Provided records >>
---*---
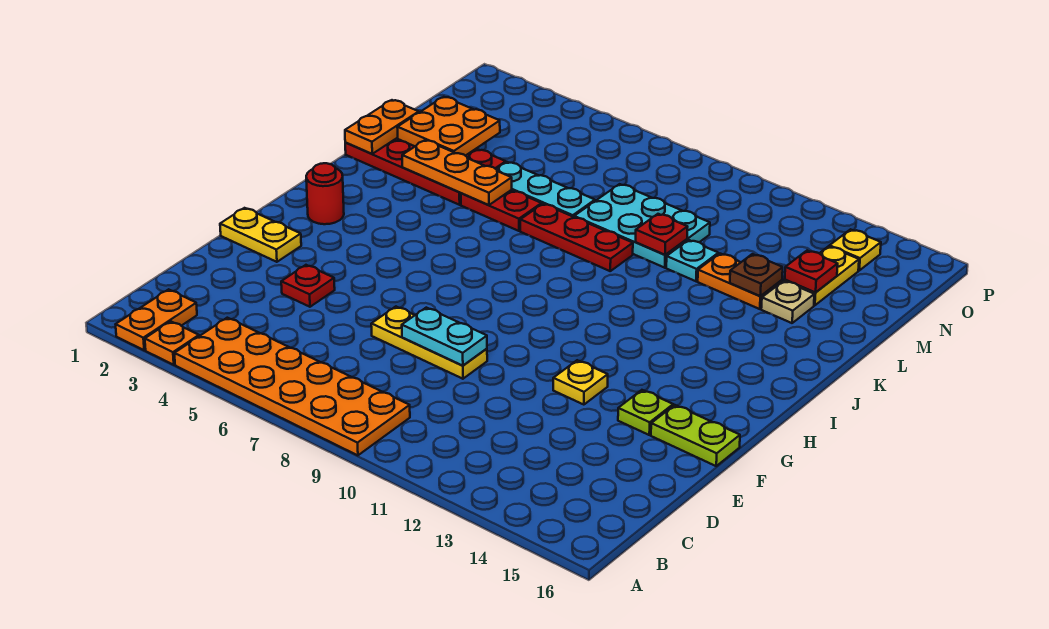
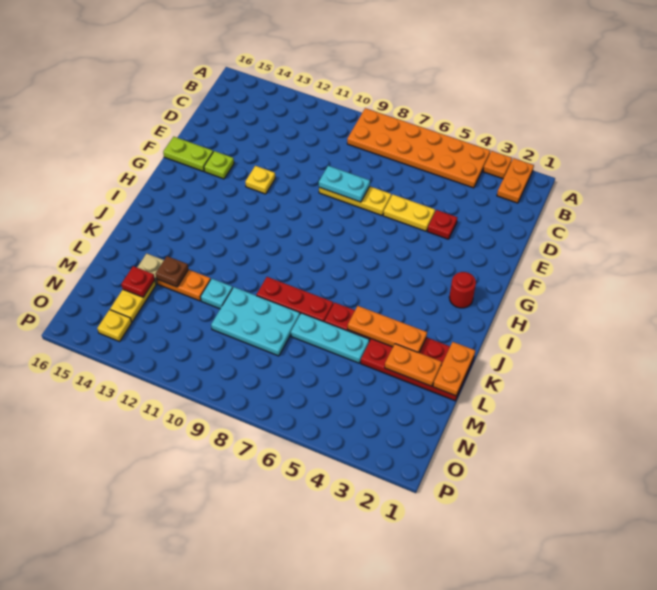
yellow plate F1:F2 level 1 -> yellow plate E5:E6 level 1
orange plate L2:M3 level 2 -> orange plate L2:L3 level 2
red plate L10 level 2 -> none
---*---
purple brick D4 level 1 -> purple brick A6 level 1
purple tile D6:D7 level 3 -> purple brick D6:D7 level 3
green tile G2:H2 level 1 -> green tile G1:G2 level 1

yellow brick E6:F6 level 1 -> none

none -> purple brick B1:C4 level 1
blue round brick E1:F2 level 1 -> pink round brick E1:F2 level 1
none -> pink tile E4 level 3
---*---
How to complete this task >>
Reprint exactly the lines above that start at the one with "yellow plate F1:F2" and end at the one with "red plate L10 level 2 -> none", keeping both and adding none.

Task solution >>
yellow plate F1:F2 level 1 -> yellow plate E5:E6 level 1
orange plate L2:M3 level 2 -> orange plate L2:L3 level 2
red plate L10 level 2 -> none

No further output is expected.